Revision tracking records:
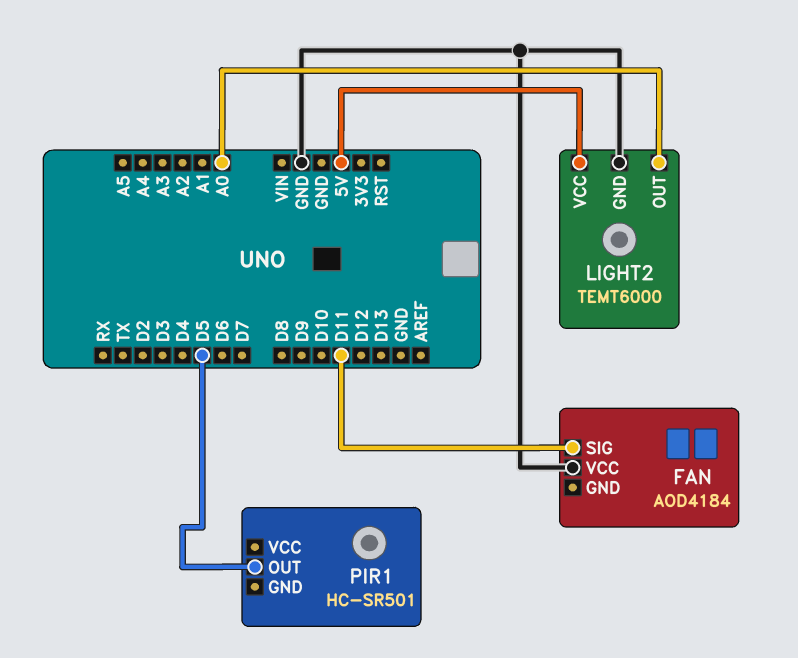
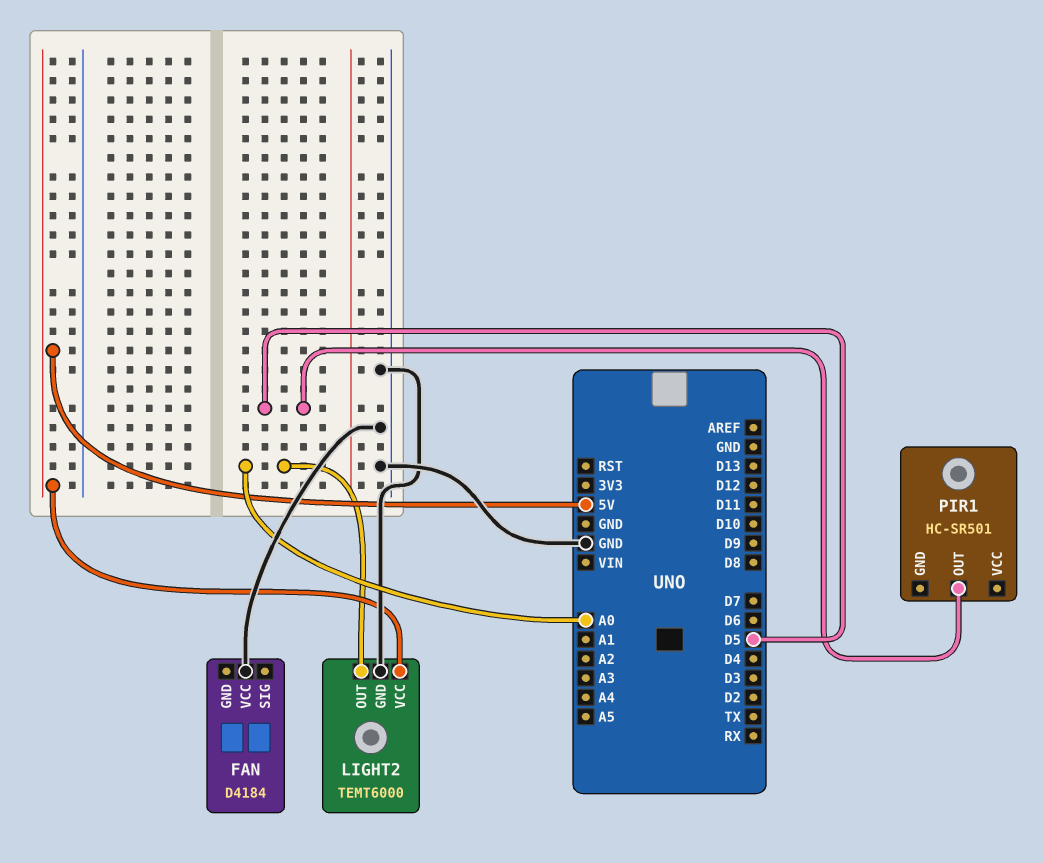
FAN: AOD4184 -> D4184
FAN pin SIG: D11 -> none

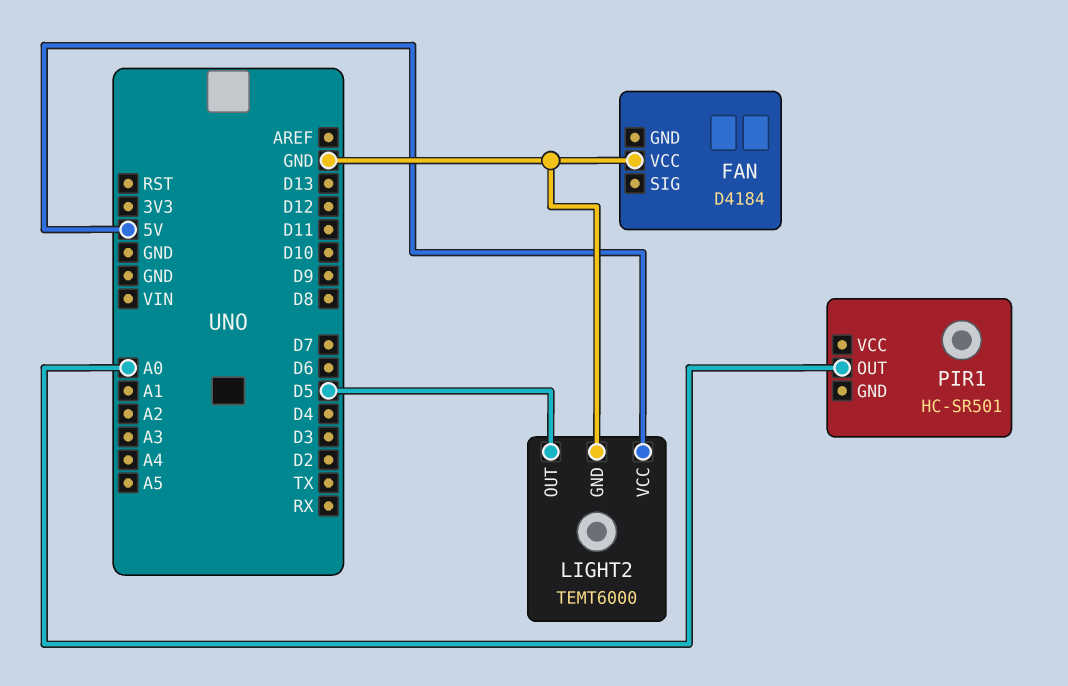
LIGHT2 pin OUT: A0 -> D5
PIR1 pin OUT: D5 -> A0

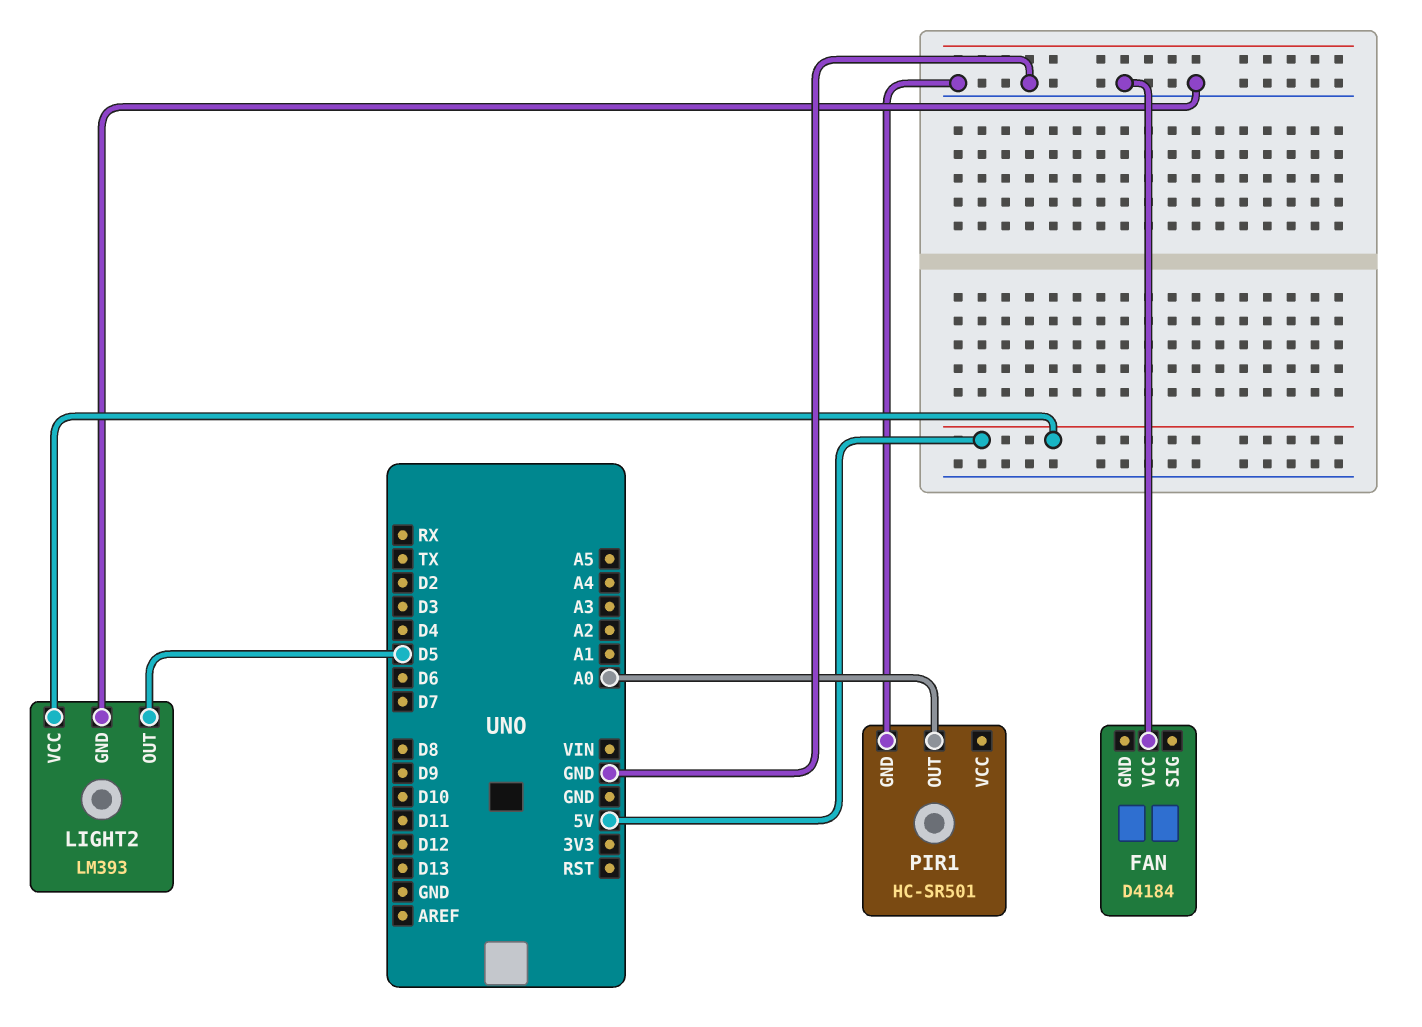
LIGHT2: TEMT6000 -> LM393
PIR1 pin GND: none -> GND

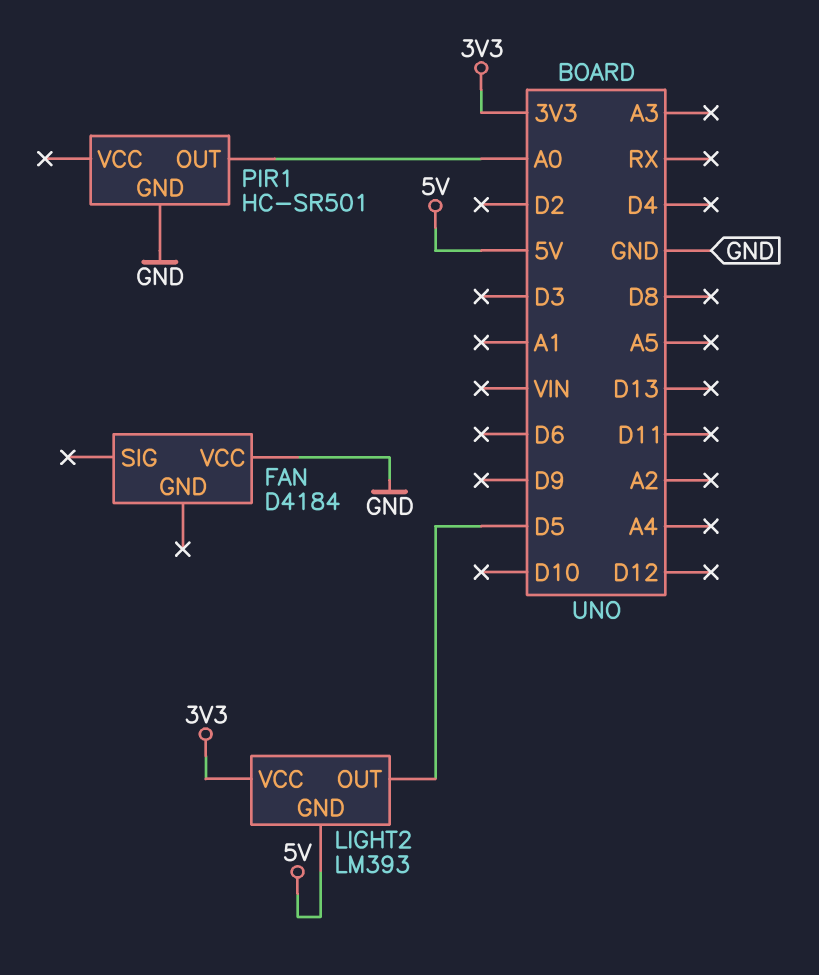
LIGHT2 pin GND: GND -> 5V
LIGHT2 pin VCC: 5V -> 3V3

* EXERCISE DIRECTIONS
For each line above that carries the word "none", copy it out.

* ANSWER TO THIS TASK
FAN pin SIG: D11 -> none
PIR1 pin GND: none -> GND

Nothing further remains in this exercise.